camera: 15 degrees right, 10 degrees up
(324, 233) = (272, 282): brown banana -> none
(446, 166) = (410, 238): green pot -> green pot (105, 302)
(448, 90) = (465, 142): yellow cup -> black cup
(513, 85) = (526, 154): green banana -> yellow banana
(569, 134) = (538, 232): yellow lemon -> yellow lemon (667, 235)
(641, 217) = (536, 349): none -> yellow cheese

* * *

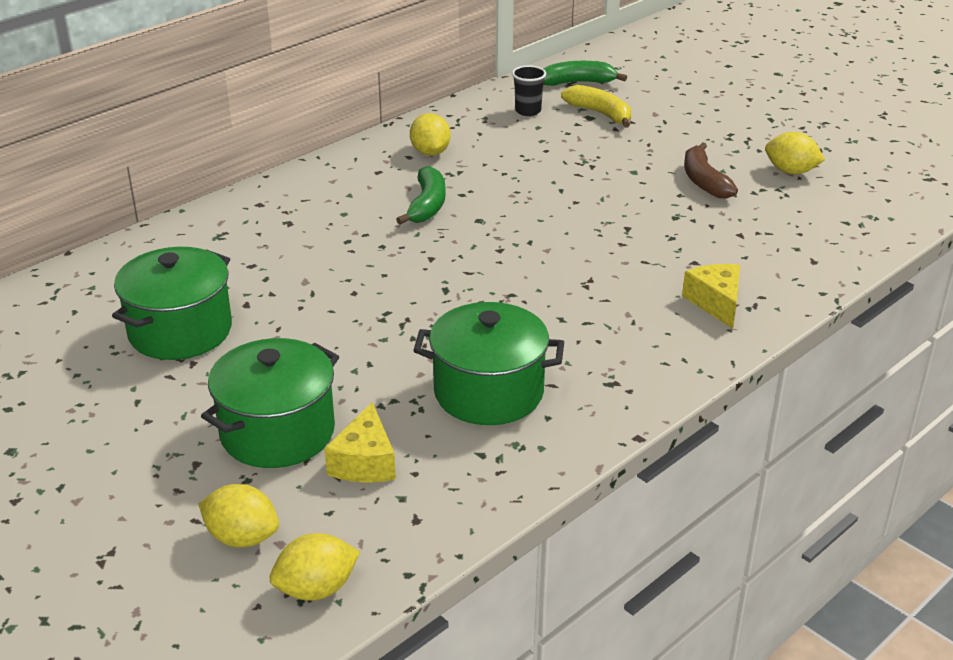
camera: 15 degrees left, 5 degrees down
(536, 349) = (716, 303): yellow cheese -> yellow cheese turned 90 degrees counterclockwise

> **Work to complete**
Copy word for word the stretch of entries above from the line that has "camera: 15 degrees right, 10 degrees up" through the line that has "(513, 85) = (526, 154): green", both ends included, and nothing outside it.

> **Reply to the exercise**
camera: 15 degrees right, 10 degrees up
(324, 233) = (272, 282): brown banana -> none
(446, 166) = (410, 238): green pot -> green pot (105, 302)
(448, 90) = (465, 142): yellow cup -> black cup
(513, 85) = (526, 154): green banana -> yellow banana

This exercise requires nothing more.